Reproduce every line of the records below, requests included, shifting each coordinate value in the answers by -146. Omit the pictures from your response.

Provided material:
◆ ◆ ◆
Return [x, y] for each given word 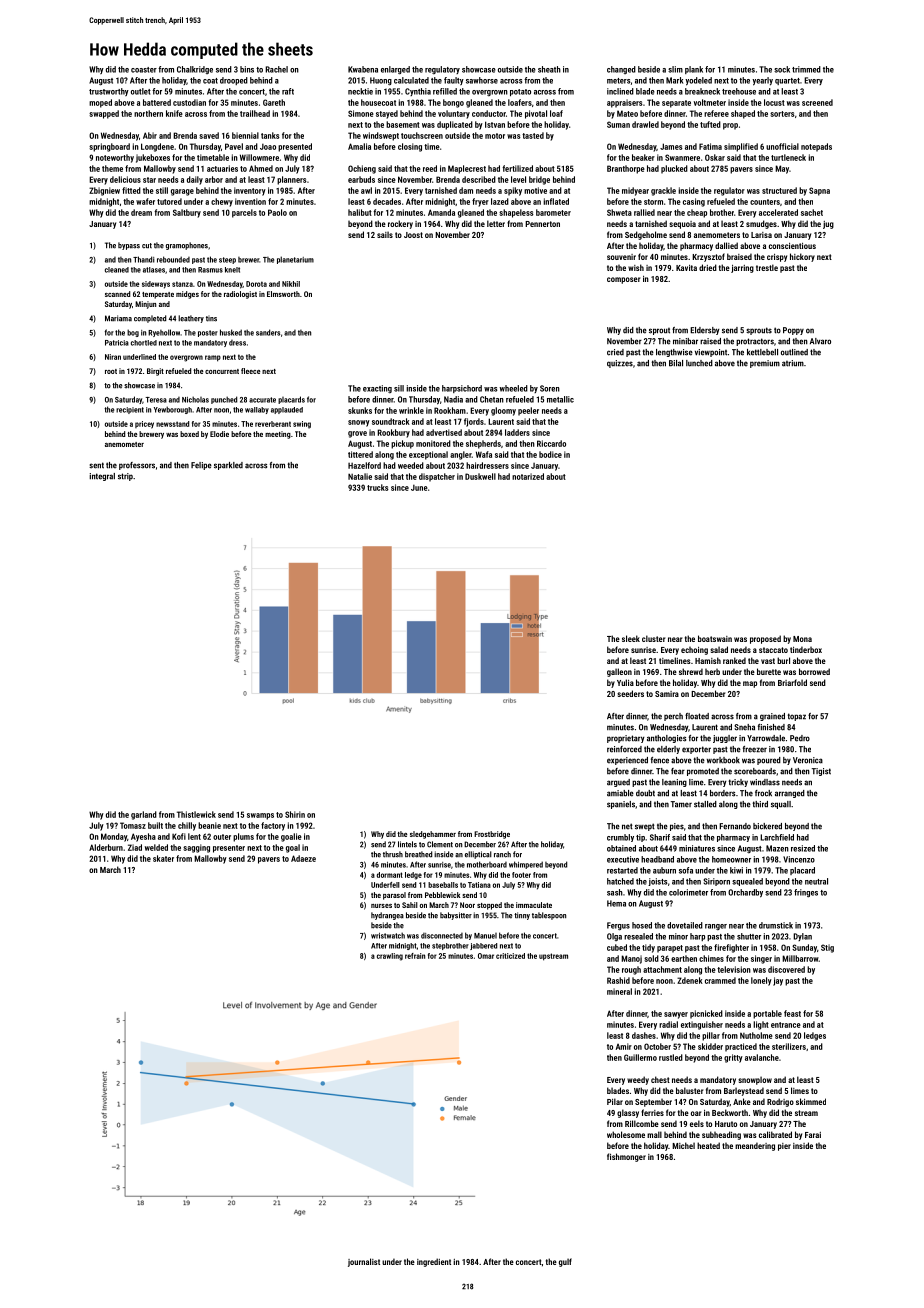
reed [430, 168]
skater [163, 858]
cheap [697, 213]
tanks [270, 135]
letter [496, 223]
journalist [364, 1262]
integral [102, 477]
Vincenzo [799, 859]
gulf [565, 1262]
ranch [502, 854]
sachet [812, 212]
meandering [755, 1146]
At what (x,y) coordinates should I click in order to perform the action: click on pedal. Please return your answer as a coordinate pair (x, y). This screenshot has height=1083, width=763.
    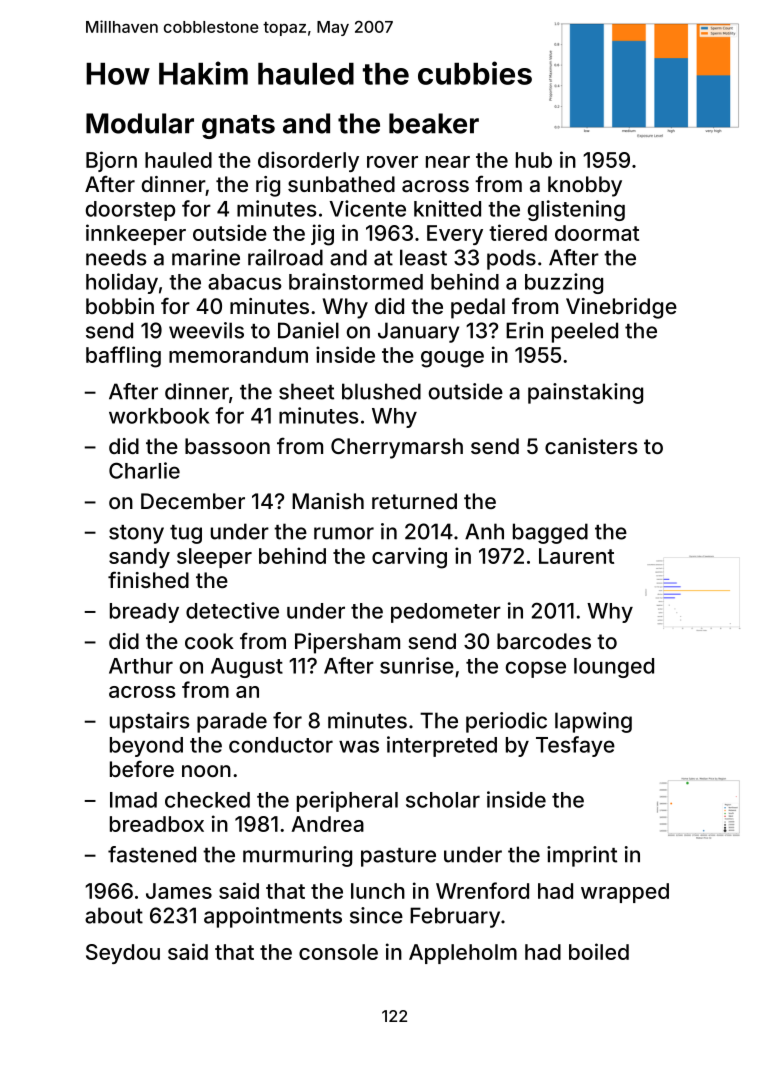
◆ ◆ ◆
Result below:
Return [x, y] for each given word 
reed [284, 22]
skater [17, 712]
cheap [551, 67]
tanks [124, -11]
letter [350, 77]
journalist [218, 1116]
integral [-44, 331]
Vincenzo [653, 713]
gulf [419, 1116]
ranch [356, 708]
sachet [666, 66]
meandering [609, 1000]
At what (x,y) coordinates should I click in order to perform the action: click on pedal. Please return your answer as a coordinate pair (x, y). This screenshot has height=1083, width=763.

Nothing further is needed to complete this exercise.